Problem statement -
What you give back must match the data exactly, minus the pictures.

:: Available data ::

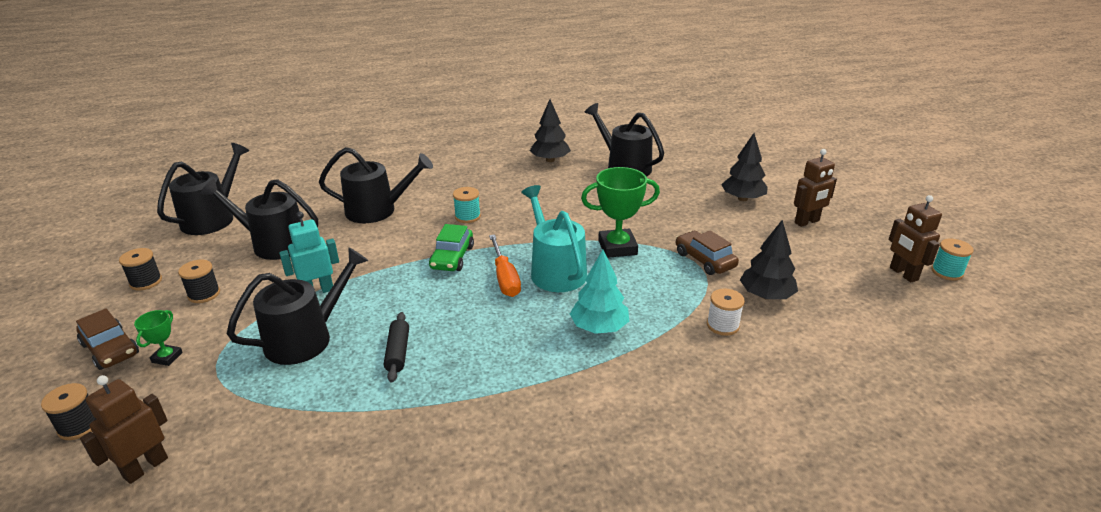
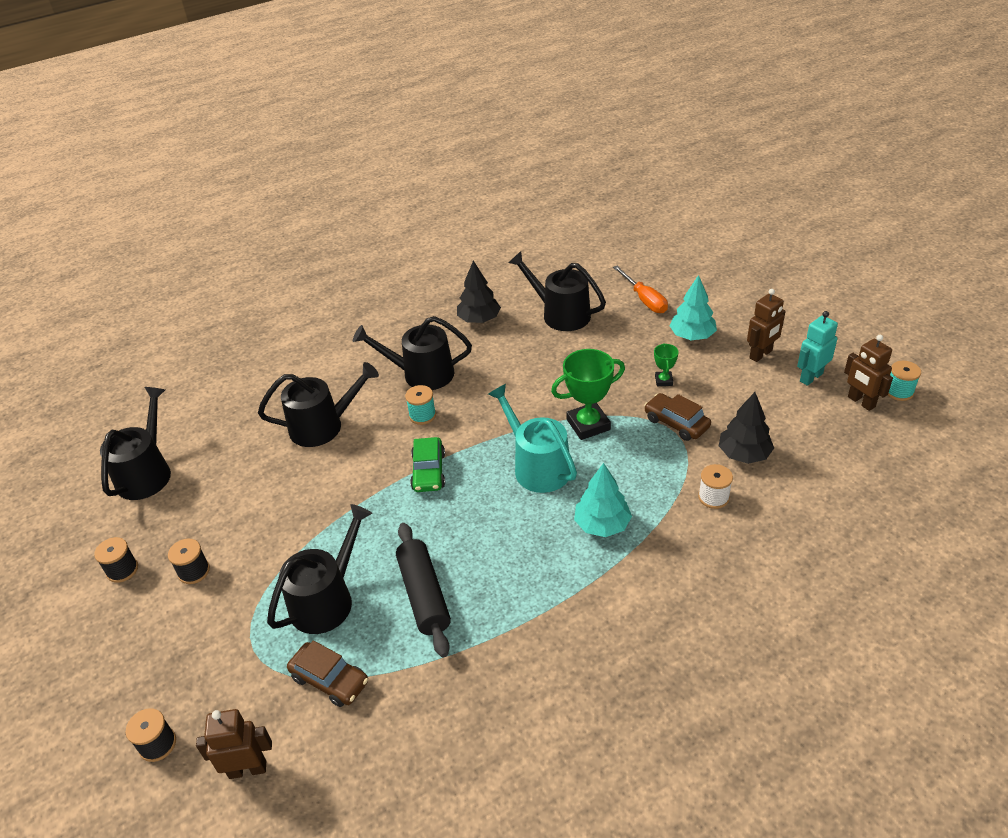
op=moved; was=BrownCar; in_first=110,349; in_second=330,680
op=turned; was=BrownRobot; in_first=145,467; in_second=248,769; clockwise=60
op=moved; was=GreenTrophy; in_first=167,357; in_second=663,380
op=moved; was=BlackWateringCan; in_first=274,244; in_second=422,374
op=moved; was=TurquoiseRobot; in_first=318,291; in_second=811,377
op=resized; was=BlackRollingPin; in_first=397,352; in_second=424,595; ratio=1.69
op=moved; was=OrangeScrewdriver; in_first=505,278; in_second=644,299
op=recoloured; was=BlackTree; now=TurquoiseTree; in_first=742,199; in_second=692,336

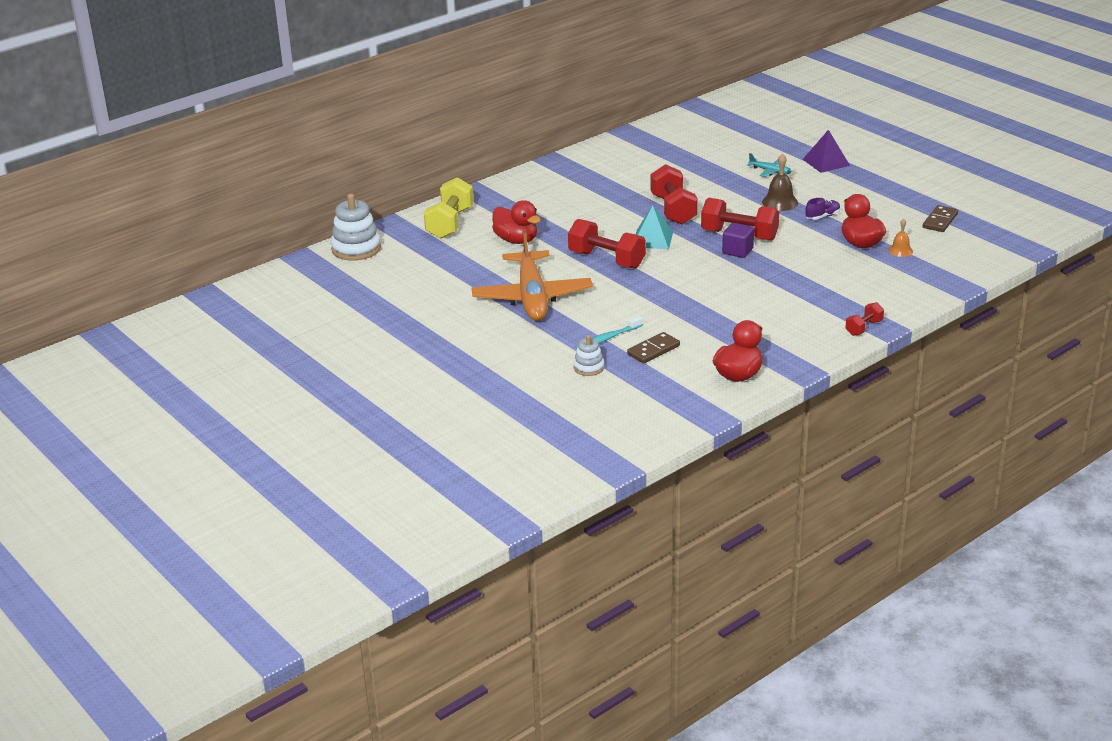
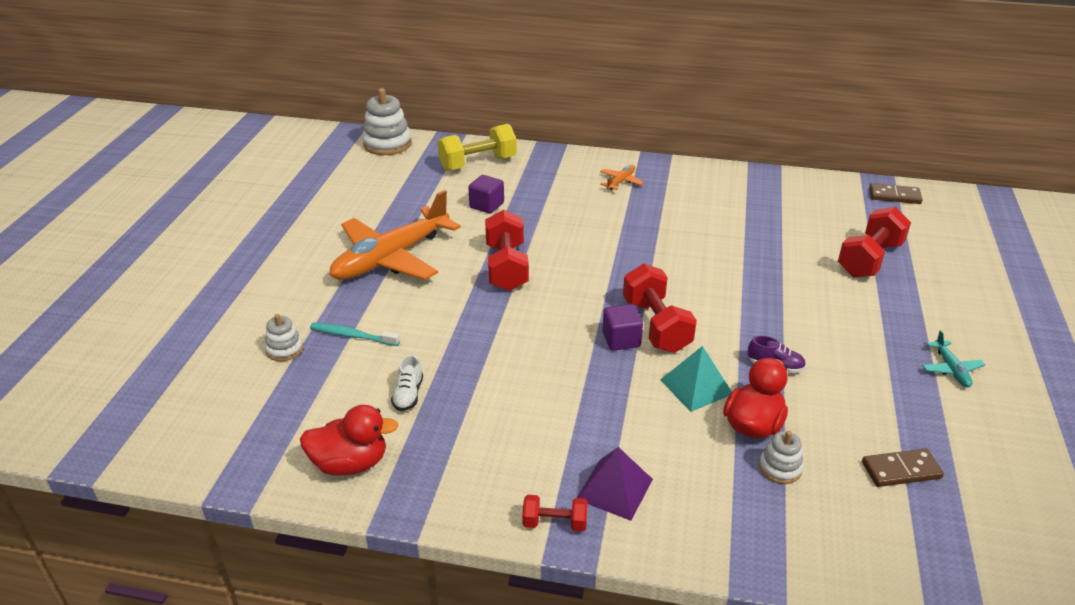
op=replaced; was=RedDuck; now=PurpleCube; in_first=516,240; in_second=486,205
op=moved; was=BrownDomino; in_first=653,350; in_second=894,196
op=moved; was=TurquoisePyramid; in_first=652,239; in_second=696,386
op=moved; was=RedDumbbell; in_first=673,210; in_second=869,259
op=moved; was=TurquoisePlane; in_first=770,171; in_second=951,369
op=removed; was=BrownBell; in_first=780,202
op=moved; was=PurplePyramid; in_first=826,162; in_second=614,489
op=replaced; was=OrangeBell; now=WhiteStackingToy; in_first=900,250; in_second=780,468
op=added; now=WhiteShoe; in_second=408,395
op=added; now=OrangePlane; in_second=621,181

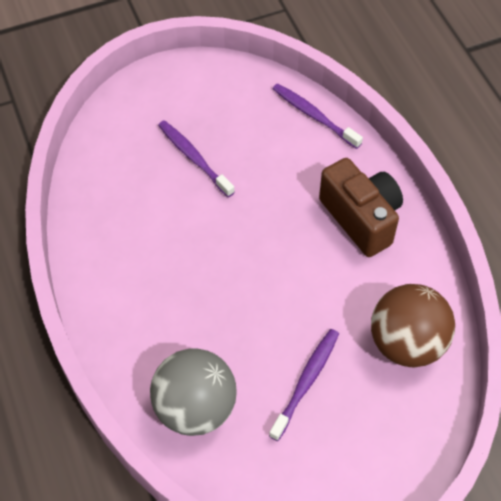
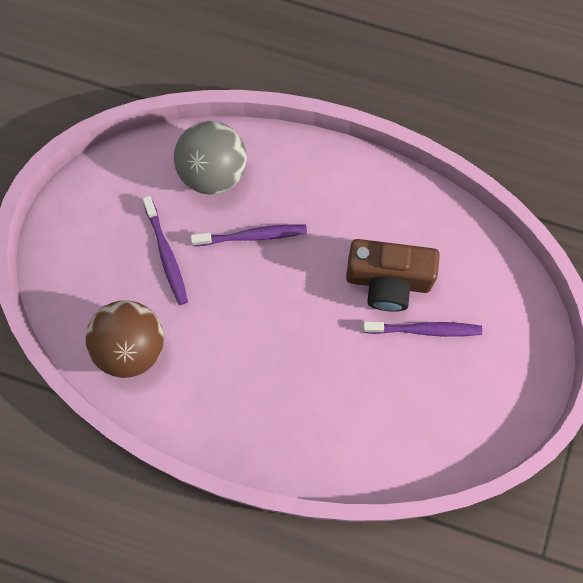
op=moved; was=PurpleToothbrush; in_first=314,116; in_second=252,236
op=moved; was=BrownCamera; in_first=361,218; in_second=388,281

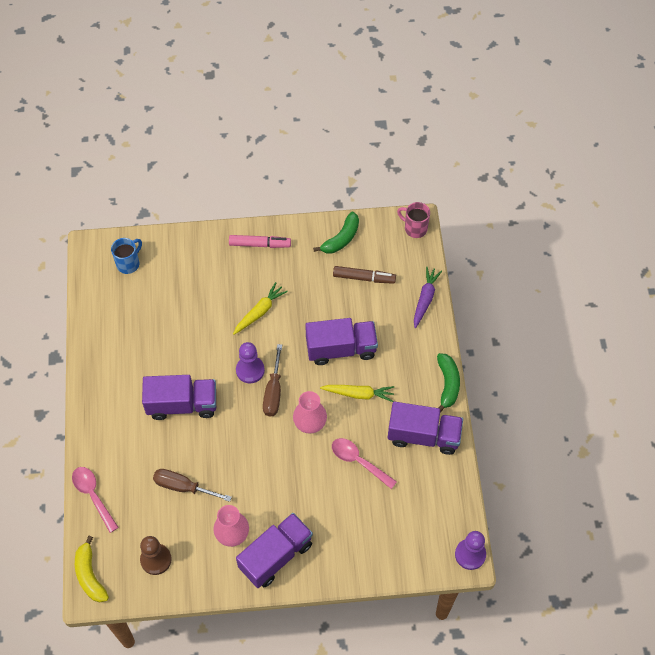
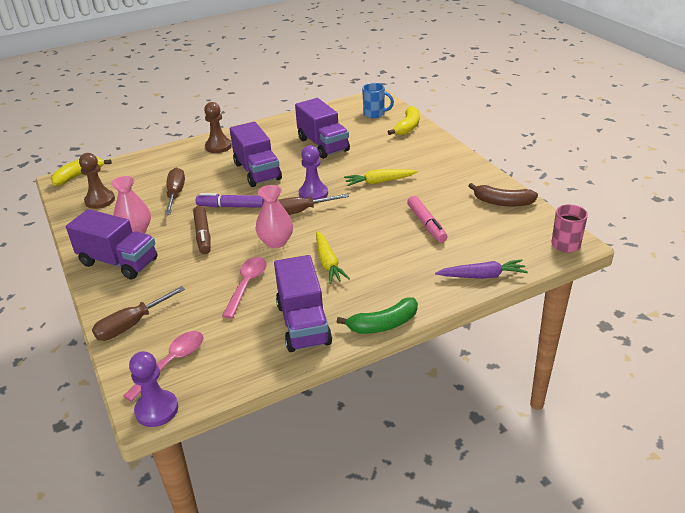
op=moved; was=PinkSpoon; in_first=93,496; in_second=171,363
op=moved; was=PinkMarker; in_first=260,244; in_second=426,224
op=turned; was=YellowCarrot; in_first=260,311; in_second=379,182; clockwise=150
op=moved; was=PurpleTruck; in_first=341,349; in_second=323,145
op=recoloured; was=GreenBanana; now=BrownBanana; in_first=341,238; in_second=502,202
op=moved; was=BrownMarker; in_first=364,278; in_second=203,235
op=added; now=BrownScrewdriver; in_second=131,325
op=added; now=PurpleMarker; in_second=231,206
op=added; now=BrownPawn; in_second=218,146
op=added; now=YellowBanana; in_second=408,127

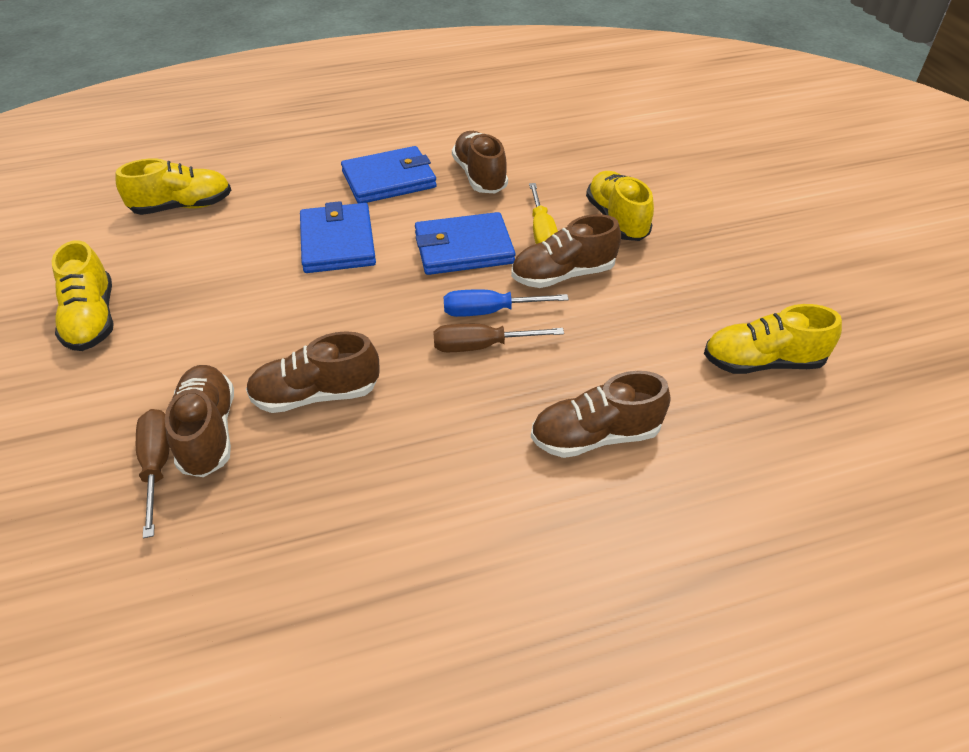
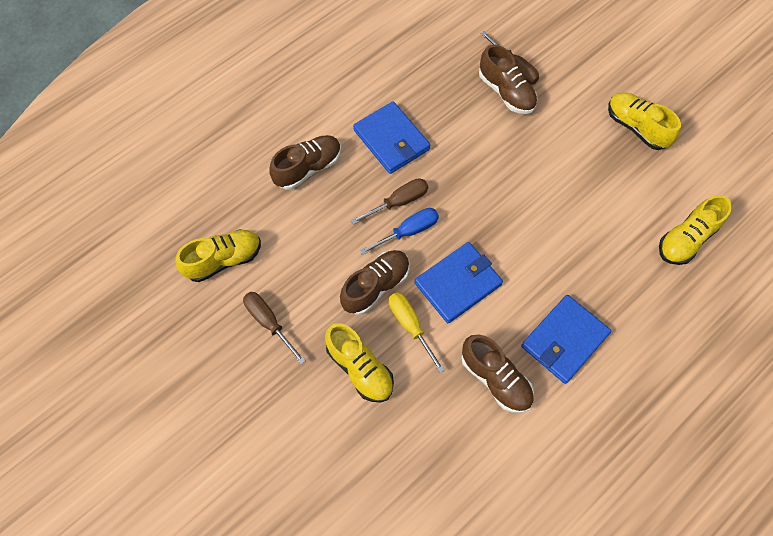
op=removed; was=BrownShoe; in_first=316,395
op=moved; was=BlueWallet; in_first=337,242; in_second=391,140
op=added; now=BrownScrewdriver; in_second=268,322

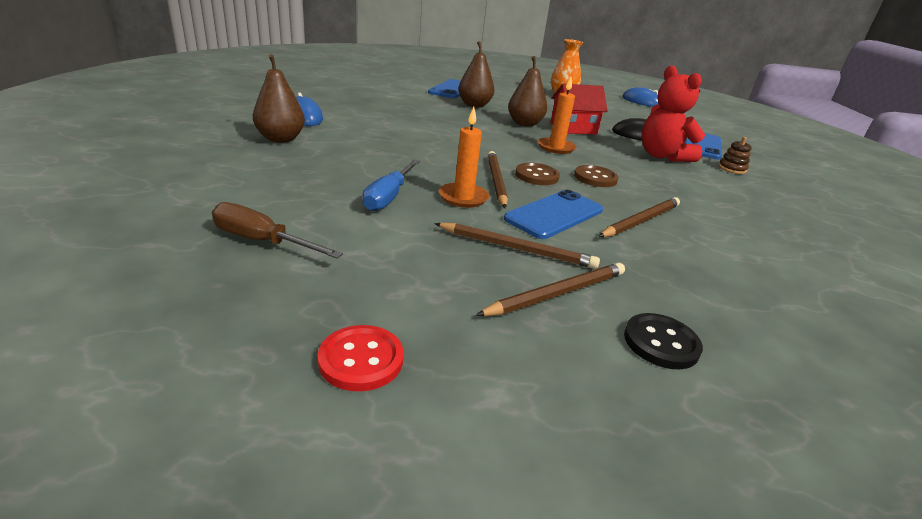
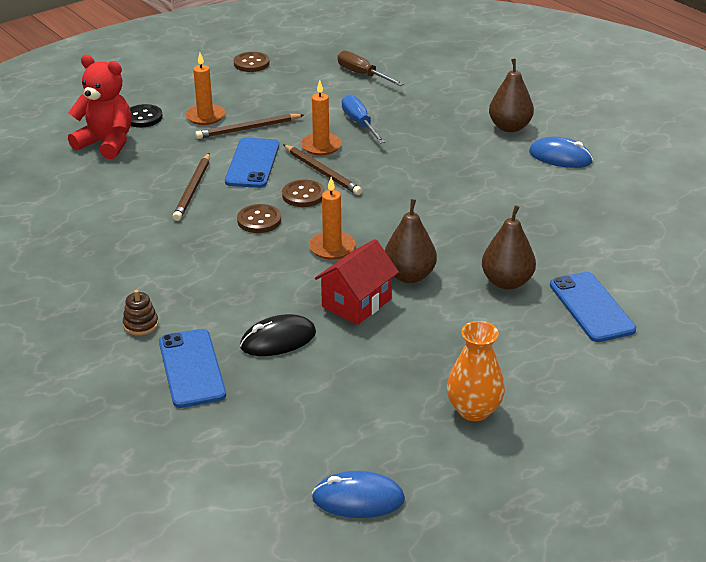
op=turned; was=BrownScrewdriver; in_first=262,241; in_second=362,75; clockwise=-120
op=recoloured; was=RedButton; now=BrownButton; in_first=361,360; in_second=251,63
op=replaced; was=BrownPencil; now=OrangeCandle; in_first=557,293; in_second=205,116
op=moved; was=RedTeddyBear; in_first=662,156; in_second=106,143

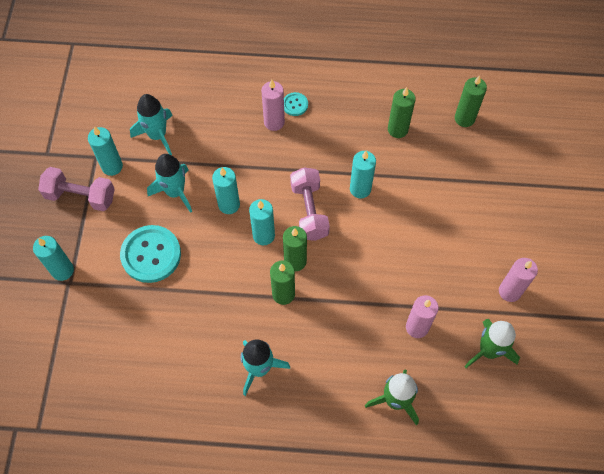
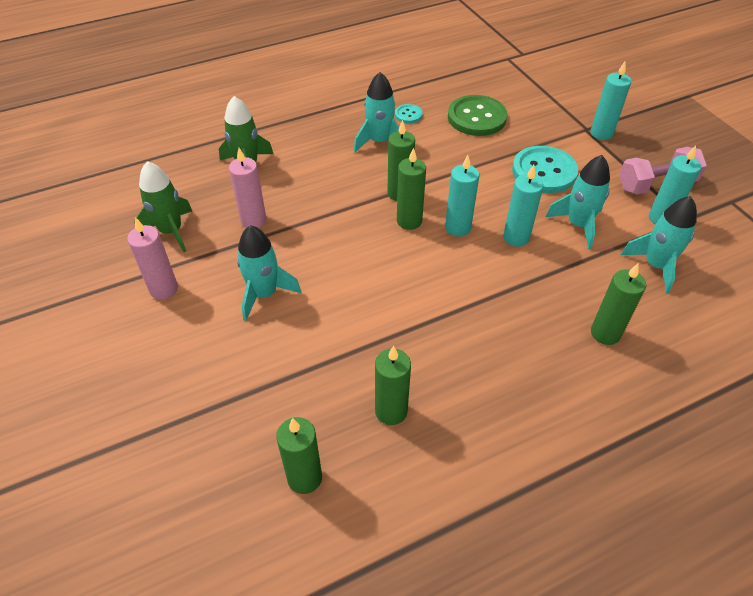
op=removed; was=PinkCandle; in_first=274,122
op=moved; was=TurquoiseButton; in_first=295,105; in_second=408,115
op=removed; was=PinkDumbbell; in_first=309,211
op=removed; was=TurquoiseCandle; in_first=360,189
op=added; now=TurquoiseRocket; in_second=264,294
op=added; now=GreenButton; in_second=476,117
op=added; now=GreenCandle; in_second=605,333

:::

Written answer -
op=moved; was=BrownCar; in_first=110,349; in_second=330,680
op=turned; was=BrownRobot; in_first=145,467; in_second=248,769; clockwise=60
op=moved; was=GreenTrophy; in_first=167,357; in_second=663,380
op=moved; was=BlackWateringCan; in_first=274,244; in_second=422,374
op=moved; was=TurquoiseRobot; in_first=318,291; in_second=811,377
op=resized; was=BlackRollingPin; in_first=397,352; in_second=424,595; ratio=1.69
op=moved; was=OrangeScrewdriver; in_first=505,278; in_second=644,299
op=recoloured; was=BlackTree; now=TurquoiseTree; in_first=742,199; in_second=692,336

op=replaced; was=RedDuck; now=PurpleCube; in_first=516,240; in_second=486,205
op=moved; was=BrownDomino; in_first=653,350; in_second=894,196
op=moved; was=TurquoisePyramid; in_first=652,239; in_second=696,386
op=moved; was=RedDumbbell; in_first=673,210; in_second=869,259
op=moved; was=TurquoisePlane; in_first=770,171; in_second=951,369
op=removed; was=BrownBell; in_first=780,202
op=moved; was=PurplePyramid; in_first=826,162; in_second=614,489
op=replaced; was=OrangeBell; now=WhiteStackingToy; in_first=900,250; in_second=780,468
op=added; now=WhiteShoe; in_second=408,395
op=added; now=OrangePlane; in_second=621,181

op=moved; was=PurpleToothbrush; in_first=314,116; in_second=252,236
op=moved; was=BrownCamera; in_first=361,218; in_second=388,281

op=moved; was=PinkSpoon; in_first=93,496; in_second=171,363
op=moved; was=PinkMarker; in_first=260,244; in_second=426,224
op=turned; was=YellowCarrot; in_first=260,311; in_second=379,182; clockwise=150
op=moved; was=PurpleTruck; in_first=341,349; in_second=323,145
op=recoloured; was=GreenBanana; now=BrownBanana; in_first=341,238; in_second=502,202
op=moved; was=BrownMarker; in_first=364,278; in_second=203,235
op=added; now=BrownScrewdriver; in_second=131,325
op=added; now=PurpleMarker; in_second=231,206
op=added; now=BrownPawn; in_second=218,146
op=added; now=YellowBanana; in_second=408,127

op=removed; was=BrownShoe; in_first=316,395
op=moved; was=BlueWallet; in_first=337,242; in_second=391,140
op=added; now=BrownScrewdriver; in_second=268,322

op=turned; was=BrownScrewdriver; in_first=262,241; in_second=362,75; clockwise=-120
op=recoloured; was=RedButton; now=BrownButton; in_first=361,360; in_second=251,63
op=replaced; was=BrownPencil; now=OrangeCandle; in_first=557,293; in_second=205,116
op=moved; was=RedTeddyBear; in_first=662,156; in_second=106,143

op=removed; was=PinkCandle; in_first=274,122
op=moved; was=TurquoiseButton; in_first=295,105; in_second=408,115
op=removed; was=PinkDumbbell; in_first=309,211
op=removed; was=TurquoiseCandle; in_first=360,189
op=added; now=TurquoiseRocket; in_second=264,294
op=added; now=GreenButton; in_second=476,117
op=added; now=GreenCandle; in_second=605,333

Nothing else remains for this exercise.